[WORK INSTRUCTIONS]: Please write out all the entries exactly, without the pictures.

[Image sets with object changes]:

------------------------------------------------------------

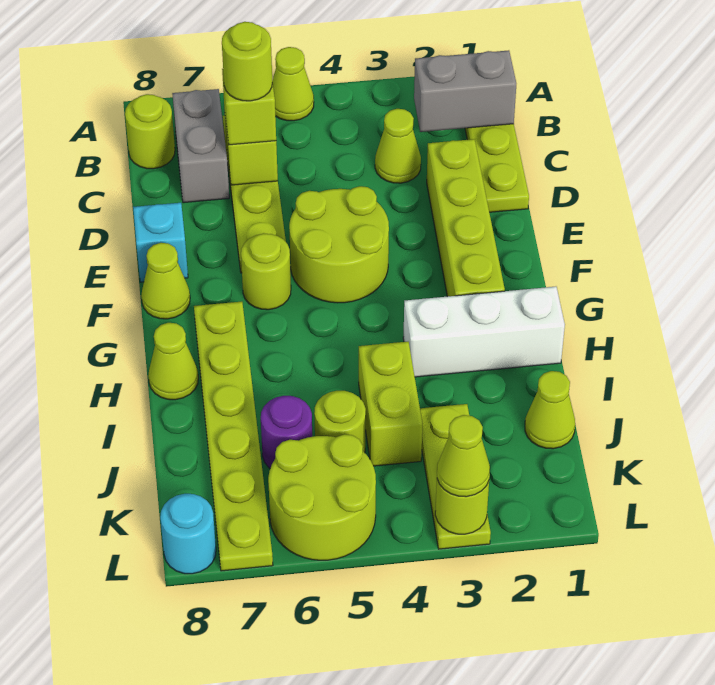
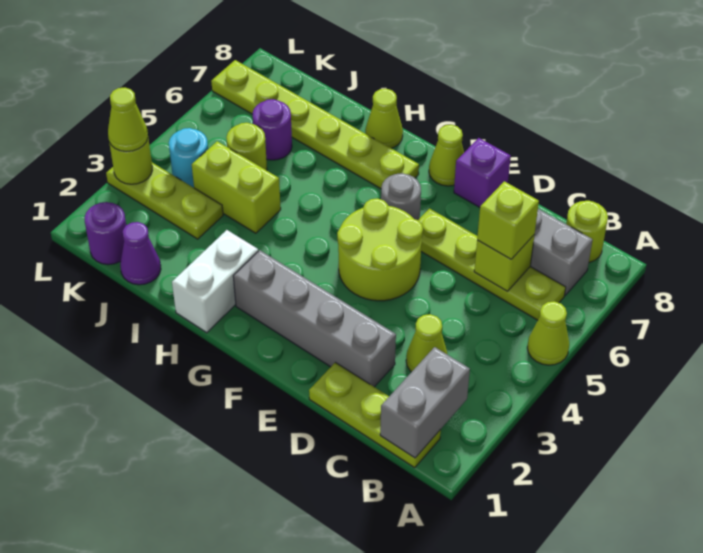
lime round brick C6 level 4 -> none
lime brick D2:G2 level 1 -> grey brick D2:G2 level 1
cyan brick E8 level 1 -> purple brick E8 level 1
lime round brick F6 level 1 -> grey round brick F6 level 1
white brick H1:H3 level 1 -> white brick H1:H2 level 1
lime cone J1 level 1 -> purple cone J1 level 1
none -> purple round brick K1 level 1
lime round brick K5:L6 level 1 -> none
cyan round brick L8 level 1 -> cyan round brick K4 level 1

------------------------------------------------------------

[WRITTEN REPLY]:
lime round brick C6 level 4 -> none
lime brick D2:G2 level 1 -> grey brick D2:G2 level 1
cyan brick E8 level 1 -> purple brick E8 level 1
lime round brick F6 level 1 -> grey round brick F6 level 1
white brick H1:H3 level 1 -> white brick H1:H2 level 1
lime cone J1 level 1 -> purple cone J1 level 1
none -> purple round brick K1 level 1
lime round brick K5:L6 level 1 -> none
cyan round brick L8 level 1 -> cyan round brick K4 level 1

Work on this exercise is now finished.